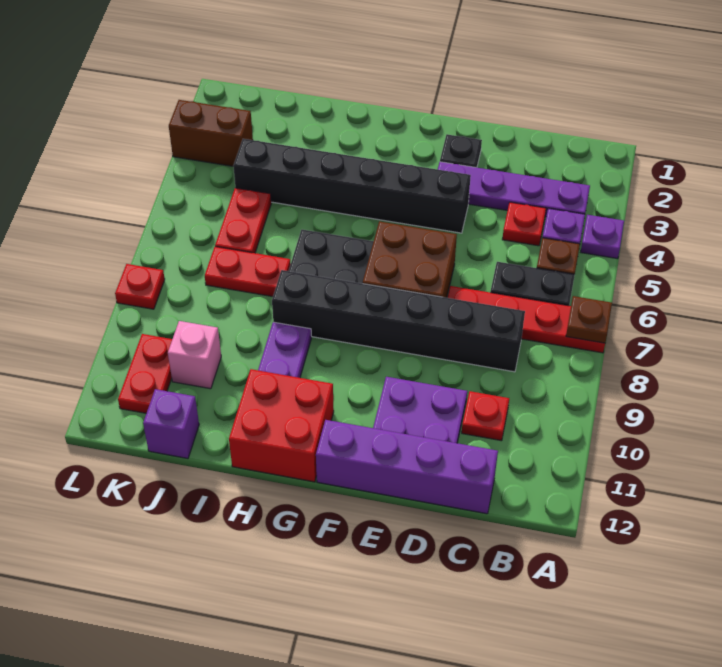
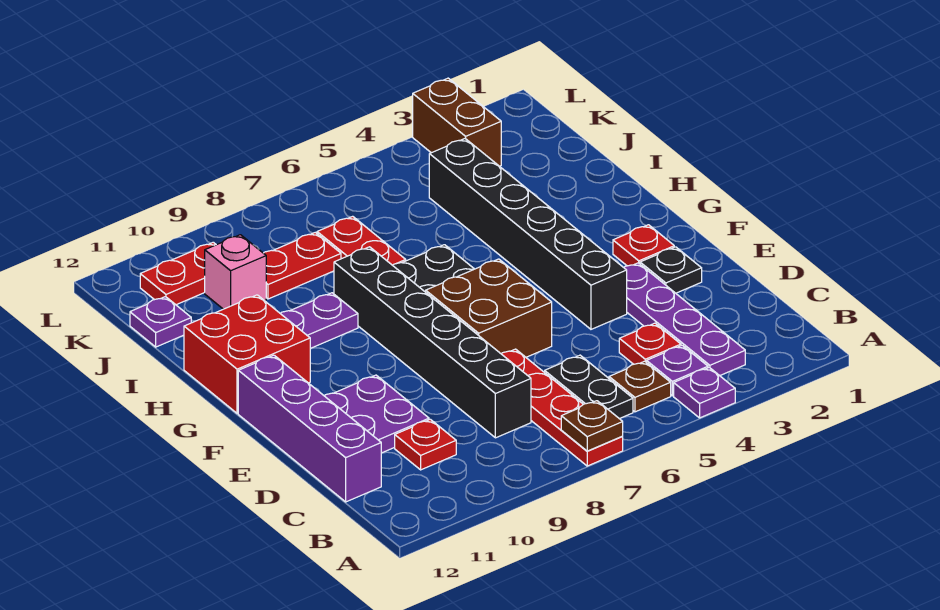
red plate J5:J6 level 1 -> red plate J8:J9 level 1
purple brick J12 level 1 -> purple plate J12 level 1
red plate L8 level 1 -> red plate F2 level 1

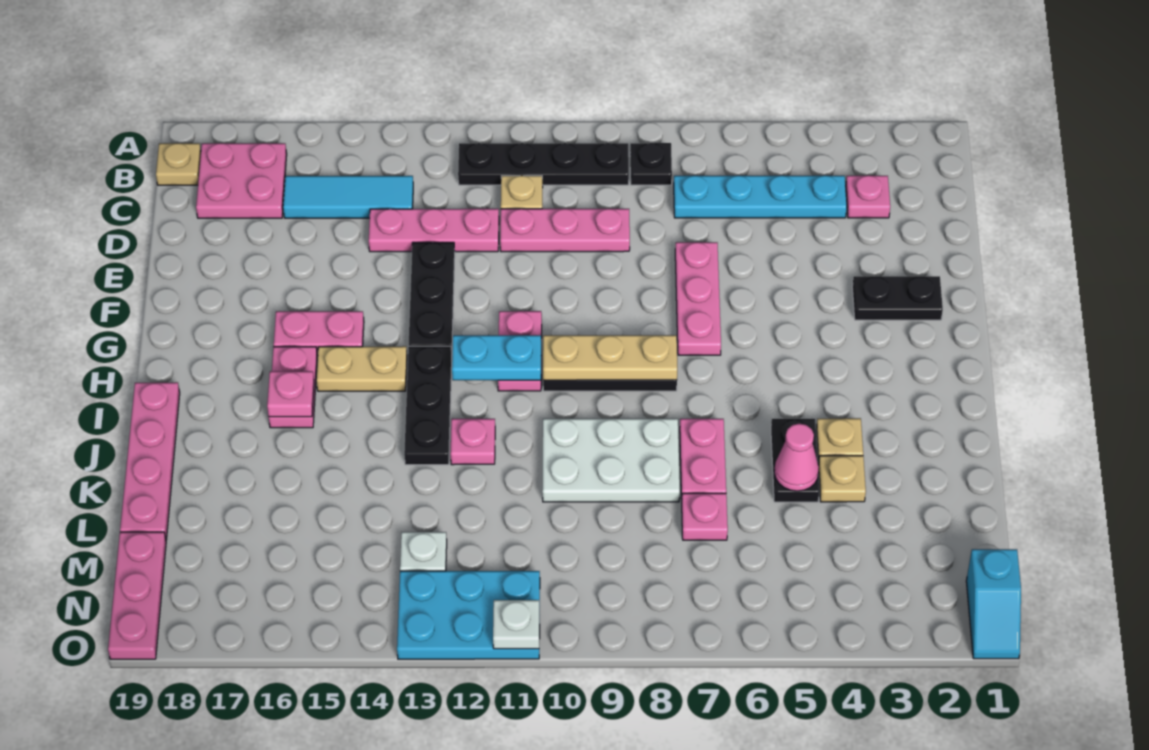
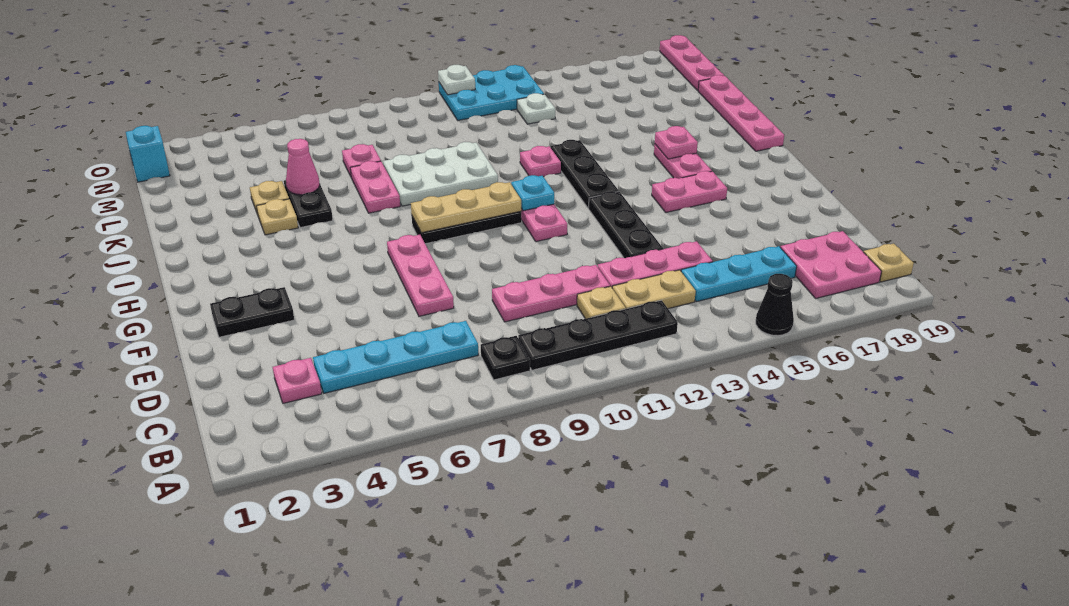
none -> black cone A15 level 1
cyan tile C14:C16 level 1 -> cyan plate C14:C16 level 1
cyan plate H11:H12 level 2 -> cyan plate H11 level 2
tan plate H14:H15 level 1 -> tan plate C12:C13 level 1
...
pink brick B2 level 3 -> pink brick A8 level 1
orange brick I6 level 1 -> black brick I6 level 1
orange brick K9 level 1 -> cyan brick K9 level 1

Problem description: In the entries above, count each line that includes "cyan" and report the total with no other text.

Finished task: 3